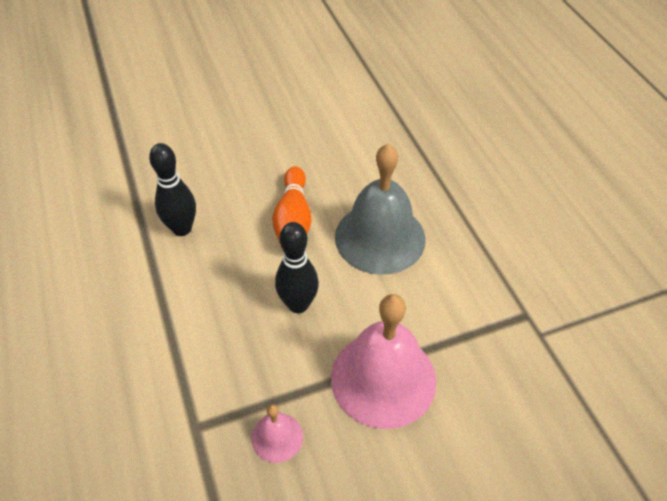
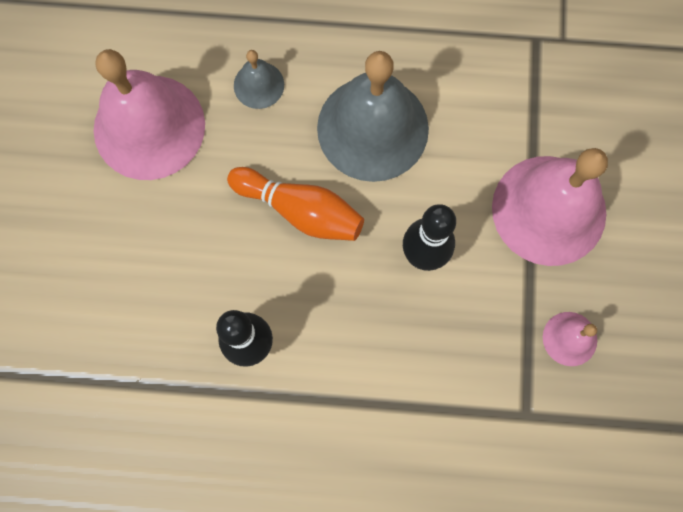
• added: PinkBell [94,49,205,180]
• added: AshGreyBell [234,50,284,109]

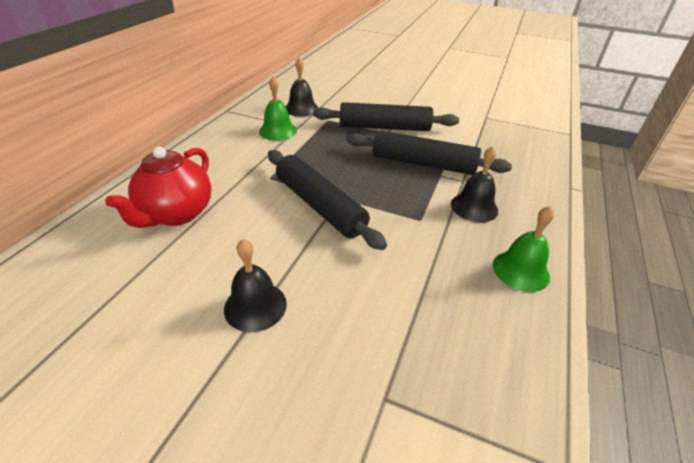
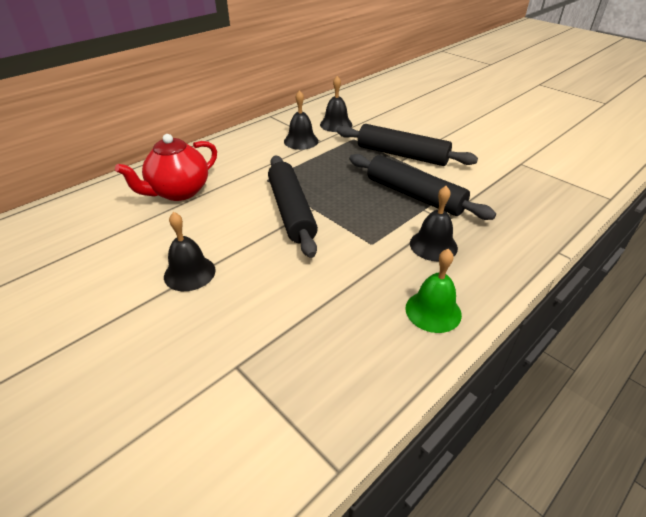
• recoloured: EmeraldBell [259,76,297,141] to BlackBell [284,90,318,150]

*WORK TASK*. In the listing, count every line holding the word "added"; answer with the count alone.

*SOLUTION TO THIS TASK*. 2